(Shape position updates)

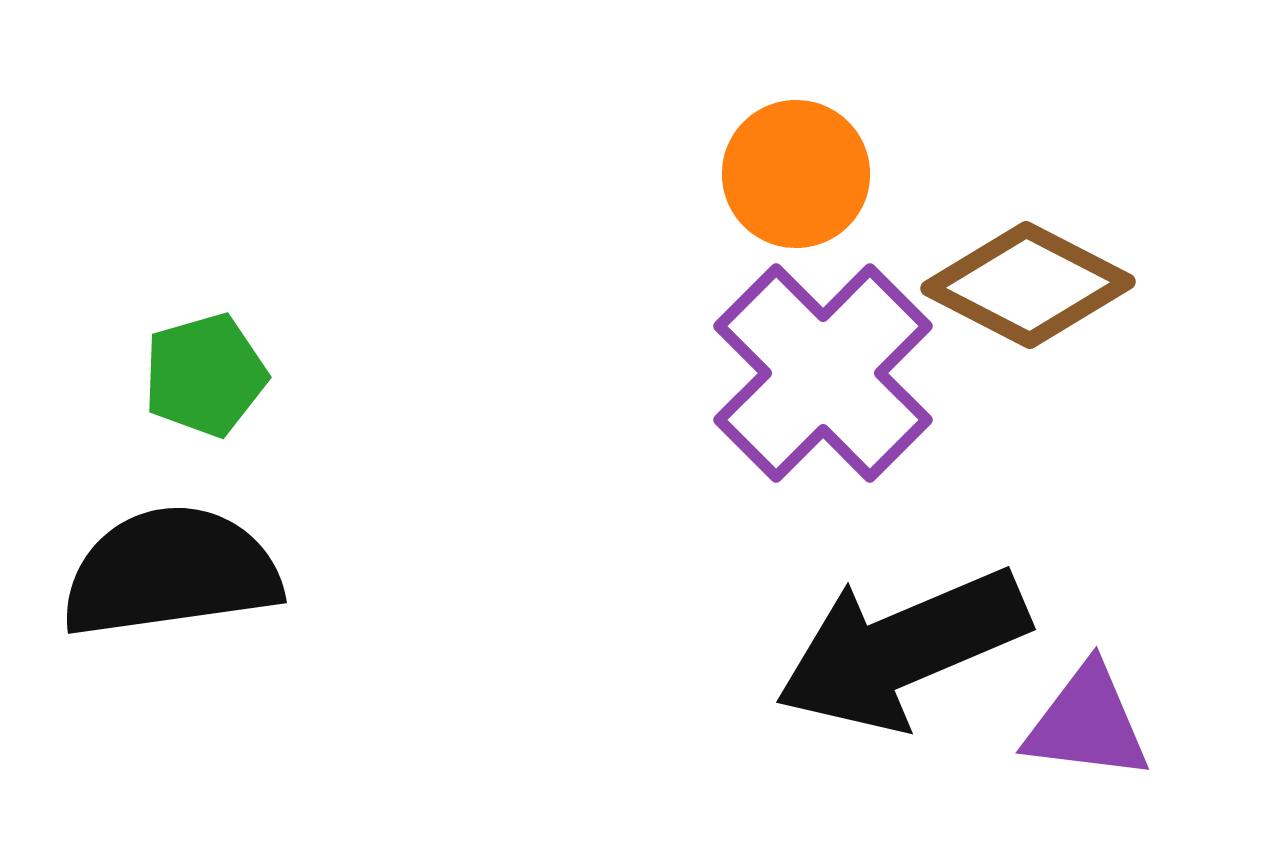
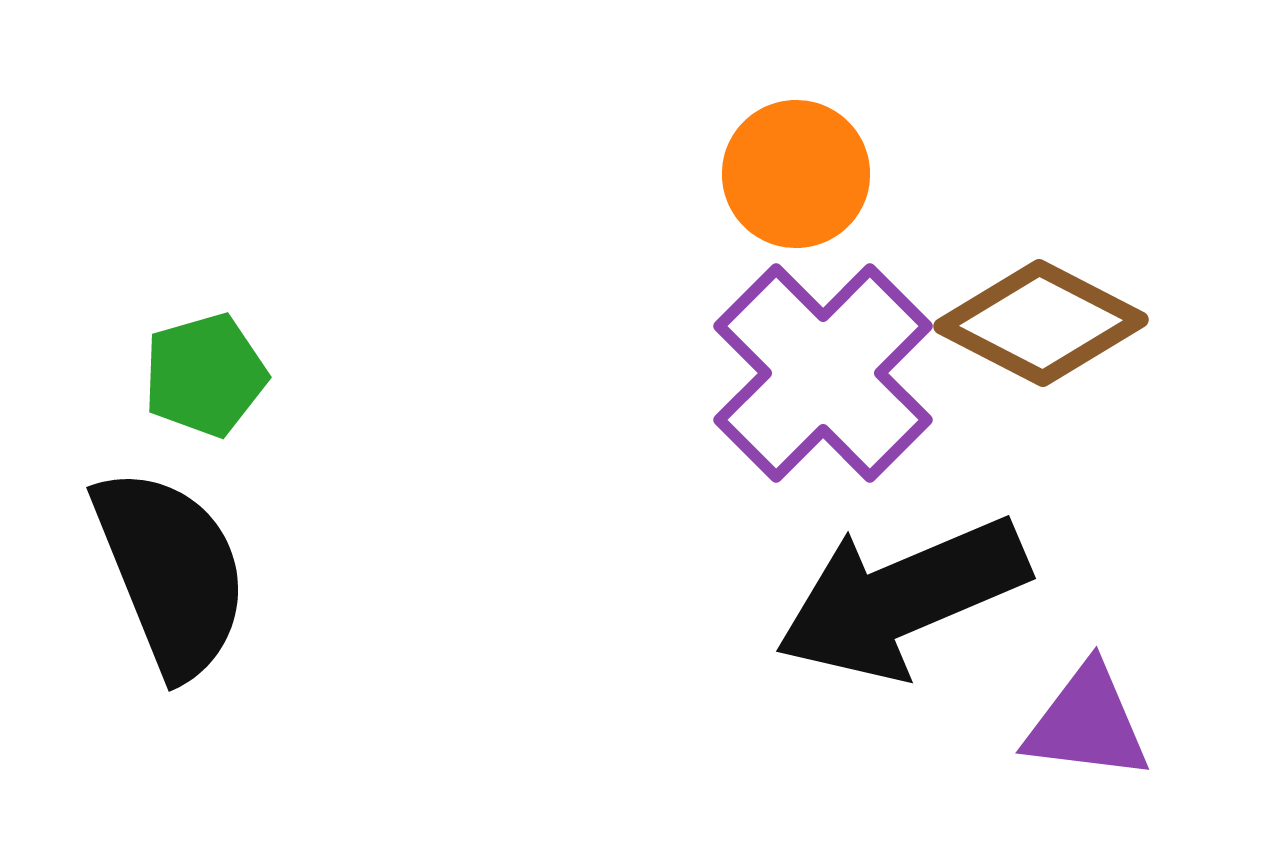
brown diamond: moved 13 px right, 38 px down
black semicircle: rotated 76 degrees clockwise
black arrow: moved 51 px up
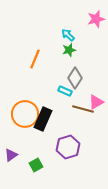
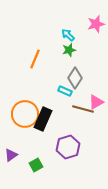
pink star: moved 5 px down
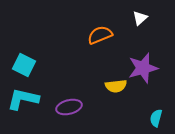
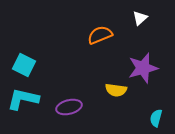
yellow semicircle: moved 4 px down; rotated 15 degrees clockwise
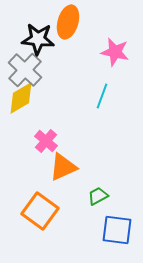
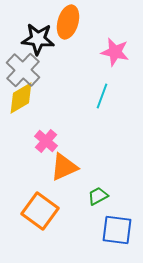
gray cross: moved 2 px left
orange triangle: moved 1 px right
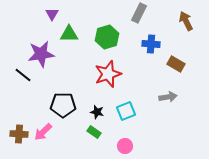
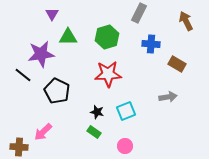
green triangle: moved 1 px left, 3 px down
brown rectangle: moved 1 px right
red star: rotated 16 degrees clockwise
black pentagon: moved 6 px left, 14 px up; rotated 25 degrees clockwise
brown cross: moved 13 px down
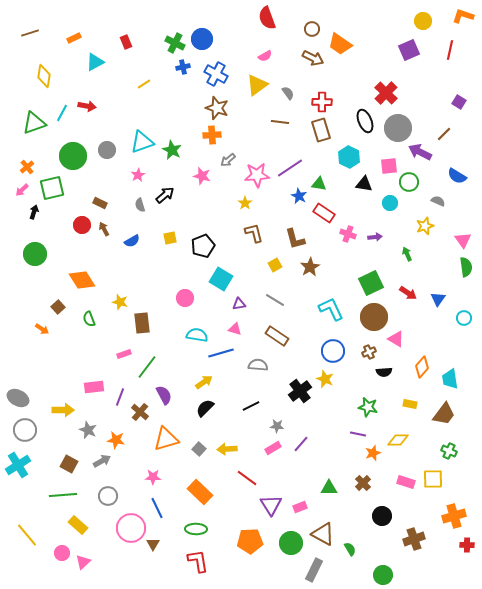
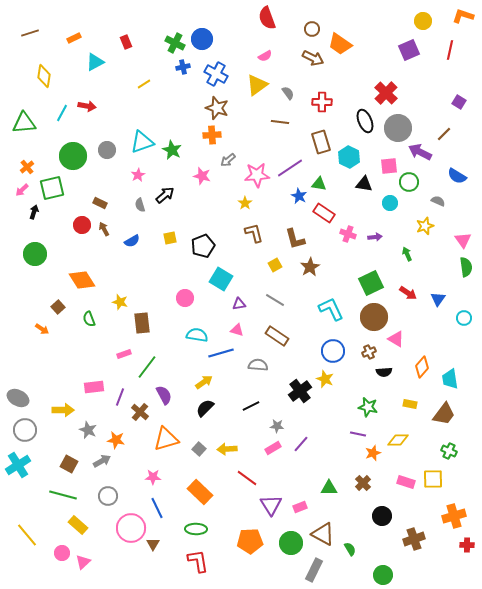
green triangle at (34, 123): moved 10 px left; rotated 15 degrees clockwise
brown rectangle at (321, 130): moved 12 px down
pink triangle at (235, 329): moved 2 px right, 1 px down
green line at (63, 495): rotated 20 degrees clockwise
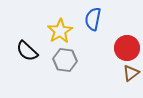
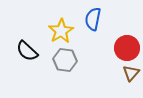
yellow star: moved 1 px right
brown triangle: rotated 12 degrees counterclockwise
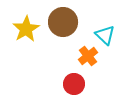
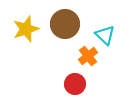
brown circle: moved 2 px right, 2 px down
yellow star: rotated 12 degrees clockwise
red circle: moved 1 px right
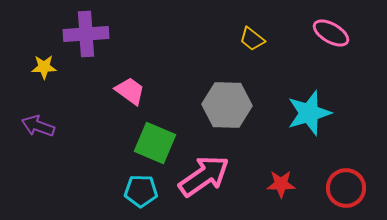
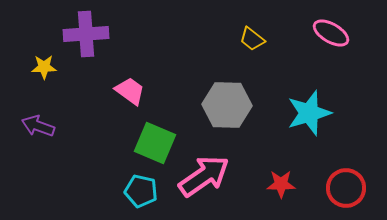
cyan pentagon: rotated 12 degrees clockwise
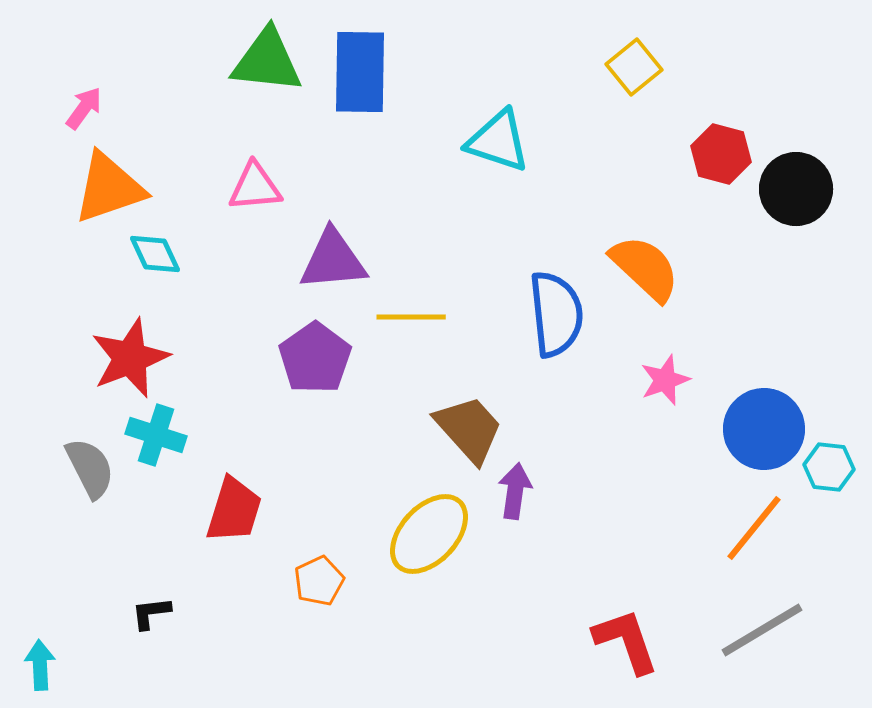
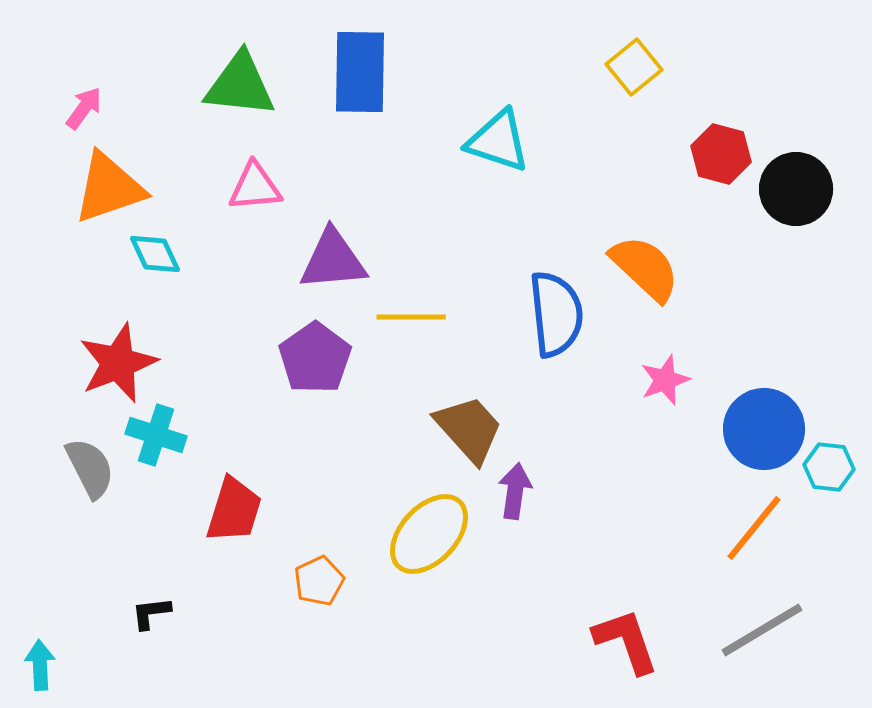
green triangle: moved 27 px left, 24 px down
red star: moved 12 px left, 5 px down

• _Aim of the exercise_
When you reproduce the entries above, keep every word exactly and leave out each picture.

• _Problem solution_
brown diamond: moved 13 px right, 38 px down
black semicircle: rotated 76 degrees clockwise
black arrow: moved 51 px up
pink star: moved 5 px down
yellow semicircle: moved 4 px down; rotated 15 degrees clockwise
gray cross: moved 2 px left
orange triangle: moved 1 px right
green triangle: moved 1 px left, 3 px down
brown rectangle: moved 1 px right
red star: rotated 16 degrees clockwise
black pentagon: moved 6 px left, 14 px up; rotated 25 degrees clockwise
brown cross: moved 13 px down
green triangle at (34, 123): moved 10 px left; rotated 15 degrees clockwise
brown rectangle at (321, 130): moved 12 px down
pink triangle at (235, 329): moved 2 px right, 1 px down
green line at (63, 495): rotated 20 degrees clockwise
yellow star: moved 1 px right
brown triangle: rotated 12 degrees counterclockwise
brown circle: moved 2 px right, 2 px down
yellow star: rotated 12 degrees clockwise
red circle: moved 1 px right
cyan pentagon: rotated 12 degrees clockwise
green triangle: moved 27 px left, 24 px down
red star: moved 12 px left, 5 px down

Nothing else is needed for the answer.